start

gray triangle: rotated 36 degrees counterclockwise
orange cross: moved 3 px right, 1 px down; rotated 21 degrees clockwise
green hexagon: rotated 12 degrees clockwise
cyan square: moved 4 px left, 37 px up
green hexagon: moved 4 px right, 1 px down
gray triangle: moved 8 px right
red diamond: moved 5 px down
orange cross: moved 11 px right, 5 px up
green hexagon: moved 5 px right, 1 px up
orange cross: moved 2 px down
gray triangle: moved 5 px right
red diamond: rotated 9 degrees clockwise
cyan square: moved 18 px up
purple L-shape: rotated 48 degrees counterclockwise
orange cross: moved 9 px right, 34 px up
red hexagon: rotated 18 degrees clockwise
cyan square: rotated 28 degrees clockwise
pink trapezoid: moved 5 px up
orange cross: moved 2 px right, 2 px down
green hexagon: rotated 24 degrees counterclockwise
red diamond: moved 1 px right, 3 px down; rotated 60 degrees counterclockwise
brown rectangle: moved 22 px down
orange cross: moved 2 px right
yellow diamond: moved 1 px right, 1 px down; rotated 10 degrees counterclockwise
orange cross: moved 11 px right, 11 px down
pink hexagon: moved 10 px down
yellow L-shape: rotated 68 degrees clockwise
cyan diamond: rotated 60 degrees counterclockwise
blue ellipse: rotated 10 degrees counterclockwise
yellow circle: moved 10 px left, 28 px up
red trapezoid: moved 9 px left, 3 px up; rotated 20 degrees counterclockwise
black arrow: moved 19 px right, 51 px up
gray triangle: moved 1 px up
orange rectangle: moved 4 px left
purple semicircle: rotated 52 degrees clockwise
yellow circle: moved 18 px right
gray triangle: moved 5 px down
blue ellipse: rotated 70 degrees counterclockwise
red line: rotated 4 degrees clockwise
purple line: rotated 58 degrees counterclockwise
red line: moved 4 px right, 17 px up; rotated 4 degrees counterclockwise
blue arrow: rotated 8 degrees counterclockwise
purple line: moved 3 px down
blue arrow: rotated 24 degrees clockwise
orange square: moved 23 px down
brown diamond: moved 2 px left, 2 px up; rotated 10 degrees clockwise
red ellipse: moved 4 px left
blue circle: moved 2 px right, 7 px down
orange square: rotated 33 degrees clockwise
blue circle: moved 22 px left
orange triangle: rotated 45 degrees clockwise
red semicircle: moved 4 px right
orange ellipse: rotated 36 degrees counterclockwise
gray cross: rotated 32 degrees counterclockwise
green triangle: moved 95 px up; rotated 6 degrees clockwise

end

| Set task |
Recast all the items above as a Markdown table with two columns, Row for the row number and Change for the line. Leave out blank lines.

| Finished exercise |
| Row | Change |
|---|---|
| 1 | gray triangle: rotated 36 degrees counterclockwise |
| 2 | orange cross: moved 3 px right, 1 px down; rotated 21 degrees clockwise |
| 3 | green hexagon: rotated 12 degrees clockwise |
| 4 | cyan square: moved 4 px left, 37 px up |
| 5 | green hexagon: moved 4 px right, 1 px down |
| 6 | gray triangle: moved 8 px right |
| 7 | red diamond: moved 5 px down |
| 8 | orange cross: moved 11 px right, 5 px up |
| 9 | green hexagon: moved 5 px right, 1 px up |
| 10 | orange cross: moved 2 px down |
| 11 | gray triangle: moved 5 px right |
| 12 | red diamond: rotated 9 degrees clockwise |
| 13 | cyan square: moved 18 px up |
| 14 | purple L-shape: rotated 48 degrees counterclockwise |
| 15 | orange cross: moved 9 px right, 34 px up |
| 16 | red hexagon: rotated 18 degrees clockwise |
| 17 | cyan square: rotated 28 degrees clockwise |
| 18 | pink trapezoid: moved 5 px up |
| 19 | orange cross: moved 2 px right, 2 px down |
| 20 | green hexagon: rotated 24 degrees counterclockwise |
| 21 | red diamond: moved 1 px right, 3 px down; rotated 60 degrees counterclockwise |
| 22 | brown rectangle: moved 22 px down |
| 23 | orange cross: moved 2 px right |
| 24 | yellow diamond: moved 1 px right, 1 px down; rotated 10 degrees counterclockwise |
| 25 | orange cross: moved 11 px right, 11 px down |
| 26 | pink hexagon: moved 10 px down |
| 27 | yellow L-shape: rotated 68 degrees clockwise |
| 28 | cyan diamond: rotated 60 degrees counterclockwise |
| 29 | blue ellipse: rotated 10 degrees counterclockwise |
| 30 | yellow circle: moved 10 px left, 28 px up |
| 31 | red trapezoid: moved 9 px left, 3 px up; rotated 20 degrees counterclockwise |
| 32 | black arrow: moved 19 px right, 51 px up |
| 33 | gray triangle: moved 1 px up |
| 34 | orange rectangle: moved 4 px left |
| 35 | purple semicircle: rotated 52 degrees clockwise |
| 36 | yellow circle: moved 18 px right |
| 37 | gray triangle: moved 5 px down |
| 38 | blue ellipse: rotated 70 degrees counterclockwise |
| 39 | red line: rotated 4 degrees clockwise |
| 40 | purple line: rotated 58 degrees counterclockwise |
| 41 | red line: moved 4 px right, 17 px up; rotated 4 degrees counterclockwise |
| 42 | blue arrow: rotated 8 degrees counterclockwise |
| 43 | purple line: moved 3 px down |
| 44 | blue arrow: rotated 24 degrees clockwise |
| 45 | orange square: moved 23 px down |
| 46 | brown diamond: moved 2 px left, 2 px up; rotated 10 degrees clockwise |
| 47 | red ellipse: moved 4 px left |
| 48 | blue circle: moved 2 px right, 7 px down |
| 49 | orange square: rotated 33 degrees clockwise |
| 50 | blue circle: moved 22 px left |
| 51 | orange triangle: rotated 45 degrees clockwise |
| 52 | red semicircle: moved 4 px right |
| 53 | orange ellipse: rotated 36 degrees counterclockwise |
| 54 | gray cross: rotated 32 degrees counterclockwise |
| 55 | green triangle: moved 95 px up; rotated 6 degrees clockwise |